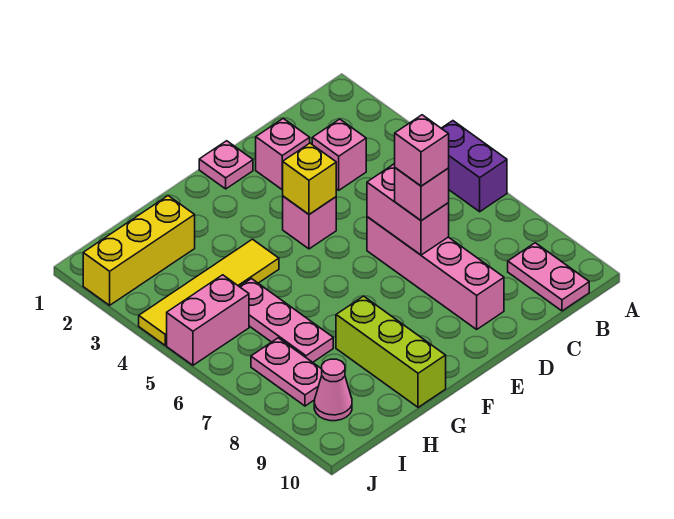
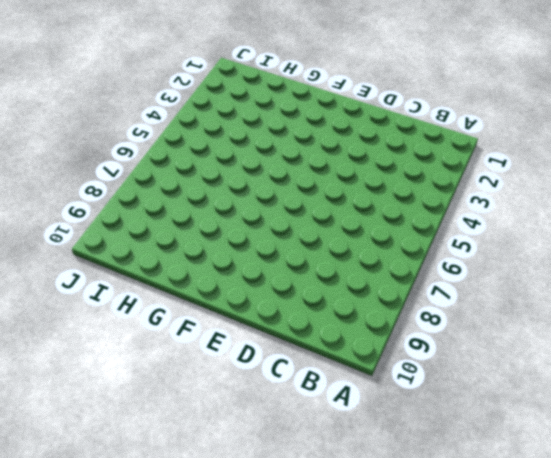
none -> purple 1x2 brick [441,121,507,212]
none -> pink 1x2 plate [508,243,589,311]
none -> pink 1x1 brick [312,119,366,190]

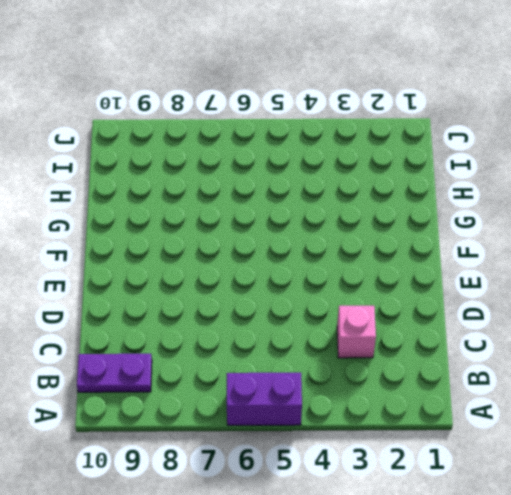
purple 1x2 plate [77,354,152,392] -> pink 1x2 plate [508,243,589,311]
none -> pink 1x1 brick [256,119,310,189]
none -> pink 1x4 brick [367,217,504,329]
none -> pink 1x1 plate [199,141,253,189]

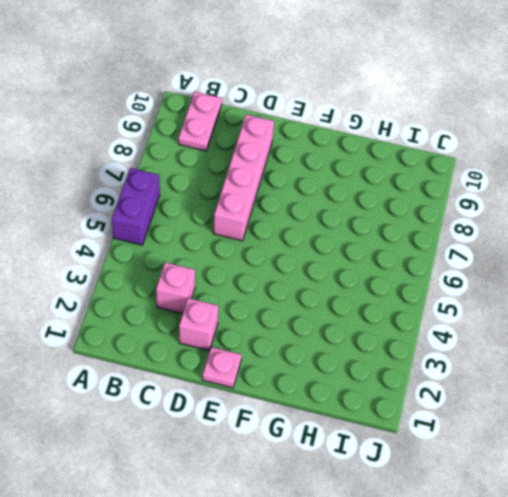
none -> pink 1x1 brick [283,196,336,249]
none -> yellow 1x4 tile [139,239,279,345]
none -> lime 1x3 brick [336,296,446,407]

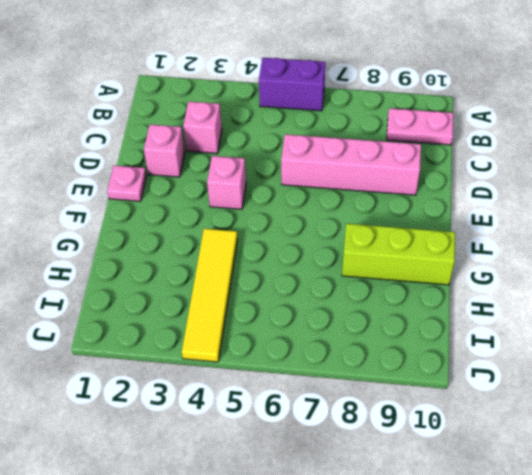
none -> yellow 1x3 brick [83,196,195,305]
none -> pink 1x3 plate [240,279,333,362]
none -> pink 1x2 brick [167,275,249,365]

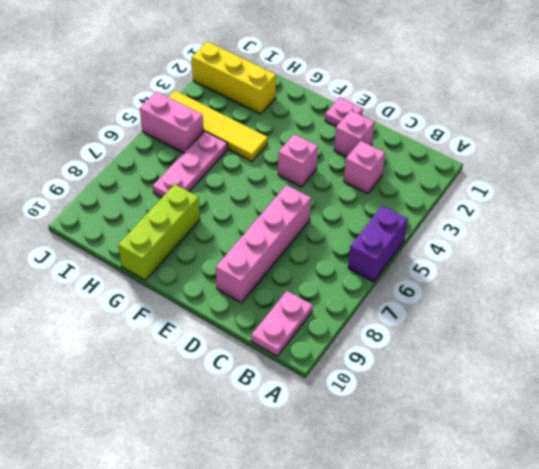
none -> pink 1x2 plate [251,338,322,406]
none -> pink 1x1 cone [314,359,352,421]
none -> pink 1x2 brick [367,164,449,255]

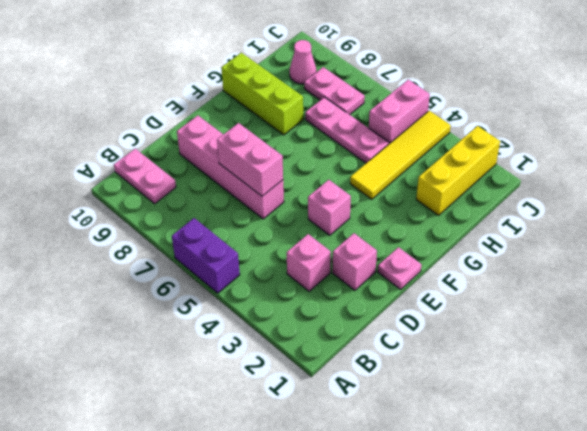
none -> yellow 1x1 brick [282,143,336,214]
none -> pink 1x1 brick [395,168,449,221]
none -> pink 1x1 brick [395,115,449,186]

**Action item**
Retype the whole listing. Keep every word exact but include no pictures.

**Output below**
none -> purple 1x2 brick [441,121,507,212]
none -> pink 1x2 plate [508,243,589,311]
none -> pink 1x1 brick [312,119,366,190]

purple 1x2 plate [77,354,152,392] -> pink 1x2 plate [508,243,589,311]
none -> pink 1x1 brick [256,119,310,189]
none -> pink 1x4 brick [367,217,504,329]
none -> pink 1x1 plate [199,141,253,189]

none -> pink 1x1 brick [283,196,336,249]
none -> yellow 1x4 tile [139,239,279,345]
none -> lime 1x3 brick [336,296,446,407]

none -> yellow 1x3 brick [83,196,195,305]
none -> pink 1x3 plate [240,279,333,362]
none -> pink 1x2 brick [167,275,249,365]

none -> pink 1x2 plate [251,338,322,406]
none -> pink 1x1 cone [314,359,352,421]
none -> pink 1x2 brick [367,164,449,255]

none -> yellow 1x1 brick [282,143,336,214]
none -> pink 1x1 brick [395,168,449,221]
none -> pink 1x1 brick [395,115,449,186]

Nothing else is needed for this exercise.